● Instructions for the task
Return the listing beneath precisely, with every line intact.

● Exercise materials
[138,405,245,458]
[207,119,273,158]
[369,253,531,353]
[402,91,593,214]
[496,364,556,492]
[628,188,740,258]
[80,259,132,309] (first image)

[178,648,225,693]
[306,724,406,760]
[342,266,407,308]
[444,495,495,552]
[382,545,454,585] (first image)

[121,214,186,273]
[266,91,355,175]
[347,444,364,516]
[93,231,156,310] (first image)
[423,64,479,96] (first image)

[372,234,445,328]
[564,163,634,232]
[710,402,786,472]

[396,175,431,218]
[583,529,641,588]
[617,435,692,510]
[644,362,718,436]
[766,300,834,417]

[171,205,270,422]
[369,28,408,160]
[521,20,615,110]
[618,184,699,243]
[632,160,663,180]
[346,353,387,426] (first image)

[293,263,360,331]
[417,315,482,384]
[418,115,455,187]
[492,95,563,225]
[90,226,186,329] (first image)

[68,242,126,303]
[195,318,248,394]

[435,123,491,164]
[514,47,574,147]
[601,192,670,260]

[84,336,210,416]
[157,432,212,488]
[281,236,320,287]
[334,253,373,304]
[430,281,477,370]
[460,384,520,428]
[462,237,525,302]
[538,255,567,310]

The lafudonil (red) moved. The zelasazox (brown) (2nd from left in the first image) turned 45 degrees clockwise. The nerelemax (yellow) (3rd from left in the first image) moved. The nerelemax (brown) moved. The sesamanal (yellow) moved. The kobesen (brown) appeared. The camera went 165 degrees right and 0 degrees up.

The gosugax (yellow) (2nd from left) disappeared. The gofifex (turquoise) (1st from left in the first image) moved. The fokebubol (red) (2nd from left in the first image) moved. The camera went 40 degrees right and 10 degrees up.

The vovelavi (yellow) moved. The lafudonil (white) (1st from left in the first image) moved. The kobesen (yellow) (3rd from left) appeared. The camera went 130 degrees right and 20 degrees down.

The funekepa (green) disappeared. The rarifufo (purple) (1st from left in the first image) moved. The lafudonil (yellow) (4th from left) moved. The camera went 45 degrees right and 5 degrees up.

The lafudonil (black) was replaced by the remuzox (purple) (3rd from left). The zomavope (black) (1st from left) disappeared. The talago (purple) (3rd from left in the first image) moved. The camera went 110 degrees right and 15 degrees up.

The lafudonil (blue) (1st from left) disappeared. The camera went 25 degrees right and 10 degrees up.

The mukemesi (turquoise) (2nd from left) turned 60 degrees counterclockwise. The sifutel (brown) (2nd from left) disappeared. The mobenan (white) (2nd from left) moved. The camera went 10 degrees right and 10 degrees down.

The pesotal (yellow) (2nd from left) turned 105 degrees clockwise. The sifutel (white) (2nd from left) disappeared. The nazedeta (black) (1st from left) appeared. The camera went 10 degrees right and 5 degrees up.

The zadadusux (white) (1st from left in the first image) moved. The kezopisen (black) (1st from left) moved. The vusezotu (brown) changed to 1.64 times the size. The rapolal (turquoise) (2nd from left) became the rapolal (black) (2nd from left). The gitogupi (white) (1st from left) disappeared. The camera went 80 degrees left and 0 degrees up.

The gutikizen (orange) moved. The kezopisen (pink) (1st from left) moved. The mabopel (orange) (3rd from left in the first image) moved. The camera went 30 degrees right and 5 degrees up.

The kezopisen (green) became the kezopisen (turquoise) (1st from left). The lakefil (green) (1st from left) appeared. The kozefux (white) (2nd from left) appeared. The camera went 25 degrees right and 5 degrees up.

● Exercise result
[138,405,245,458]
[207,119,273,158]
[369,253,531,353]
[402,91,593,214]
[496,364,556,492]
[628,188,740,258]
[80,259,132,309] (first image)

[178,648,225,693]
[306,724,406,760]
[342,266,407,308]
[444,495,495,552]
[382,545,454,585] (first image)

[121,214,186,273]
[266,91,355,175]
[347,444,364,516]
[93,231,156,310] (first image)
[423,64,479,96] (first image)

[372,234,445,328]
[564,163,634,232]
[710,402,786,472]

[396,175,431,218]
[583,529,641,588]
[617,435,692,510]
[644,362,718,436]
[766,300,834,417]

[171,205,270,422]
[369,28,408,160]
[521,20,615,110]
[618,184,699,243]
[632,160,663,180]
[346,353,387,426] (first image)

[293,263,360,331]
[417,315,482,384]
[418,115,455,187]
[492,95,563,225]
[90,226,186,329] (first image)

[68,242,126,303]
[195,318,248,394]

[435,123,491,164]
[514,47,574,147]
[601,192,670,260]

[84,336,210,416]
[157,432,212,488]
[281,236,320,287]
[334,253,373,304]
[430,281,477,370]
[460,384,520,428]
[462,237,525,302]
[538,255,567,310]

The lafudonil (red) moved. The zelasazox (brown) (2nd from left in the first image) turned 45 degrees clockwise. The nerelemax (yellow) (3rd from left in the first image) moved. The nerelemax (brown) moved. The sesamanal (yellow) moved. The kobesen (brown) appeared. The camera went 165 degrees right and 0 degrees up.

The gosugax (yellow) (2nd from left) disappeared. The gofifex (turquoise) (1st from left in the first image) moved. The fokebubol (red) (2nd from left in the first image) moved. The camera went 40 degrees right and 10 degrees up.

The vovelavi (yellow) moved. The lafudonil (white) (1st from left in the first image) moved. The kobesen (yellow) (3rd from left) appeared. The camera went 130 degrees right and 20 degrees down.

The funekepa (green) disappeared. The rarifufo (purple) (1st from left in the first image) moved. The lafudonil (yellow) (4th from left) moved. The camera went 45 degrees right and 5 degrees up.

The lafudonil (black) was replaced by the remuzox (purple) (3rd from left). The zomavope (black) (1st from left) disappeared. The talago (purple) (3rd from left in the first image) moved. The camera went 110 degrees right and 15 degrees up.

The lafudonil (blue) (1st from left) disappeared. The camera went 25 degrees right and 10 degrees up.

The mukemesi (turquoise) (2nd from left) turned 60 degrees counterclockwise. The sifutel (brown) (2nd from left) disappeared. The mobenan (white) (2nd from left) moved. The camera went 10 degrees right and 10 degrees down.

The pesotal (yellow) (2nd from left) turned 105 degrees clockwise. The sifutel (white) (2nd from left) disappeared. The nazedeta (black) (1st from left) appeared. The camera went 10 degrees right and 5 degrees up.

The zadadusux (white) (1st from left in the first image) moved. The kezopisen (black) (1st from left) moved. The vusezotu (brown) changed to 1.64 times the size. The rapolal (turquoise) (2nd from left) became the rapolal (black) (2nd from left). The gitogupi (white) (1st from left) disappeared. The camera went 80 degrees left and 0 degrees up.

The gutikizen (orange) moved. The kezopisen (pink) (1st from left) moved. The mabopel (orange) (3rd from left in the first image) moved. The camera went 30 degrees right and 5 degrees up.

The kezopisen (green) became the kezopisen (turquoise) (1st from left). The lakefil (green) (1st from left) appeared. The kozefux (white) (2nd from left) appeared. The camera went 25 degrees right and 5 degrees up.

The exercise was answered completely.